--- START ---

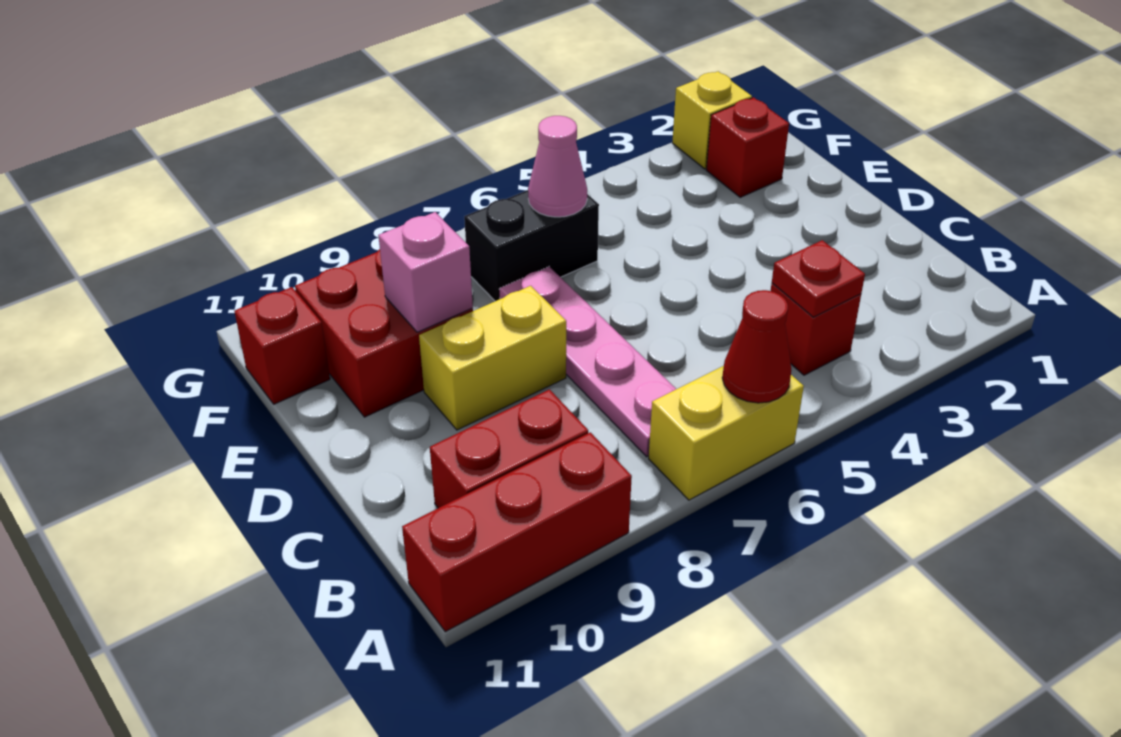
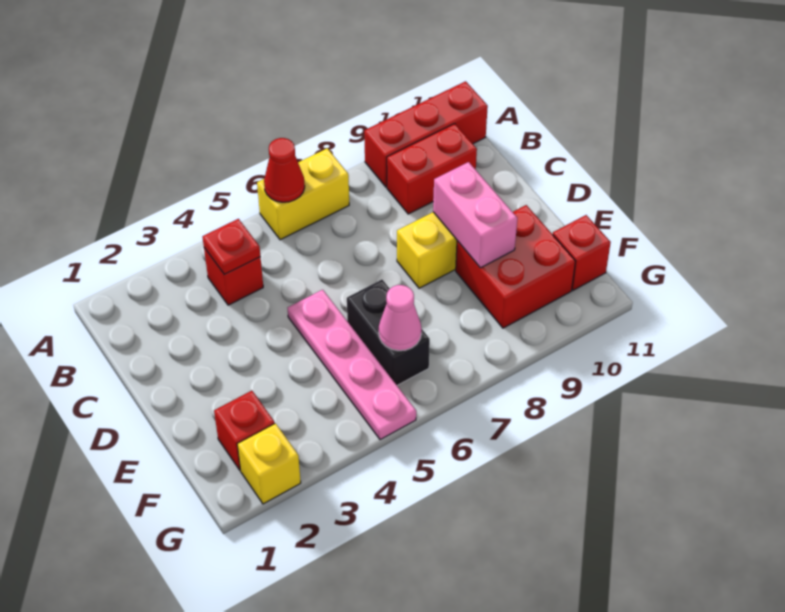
pink plate B7:E7 level 1 -> pink plate D5:G5 level 1
pink brick E9 level 2 -> pink brick D9:E9 level 2
black brick F6:F7 level 1 -> black brick E6:F6 level 1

--- END ---

What you will do =
Search the material above for the word "brick", then copy out each line that has it.

Written reply =
pink brick E9 level 2 -> pink brick D9:E9 level 2
black brick F6:F7 level 1 -> black brick E6:F6 level 1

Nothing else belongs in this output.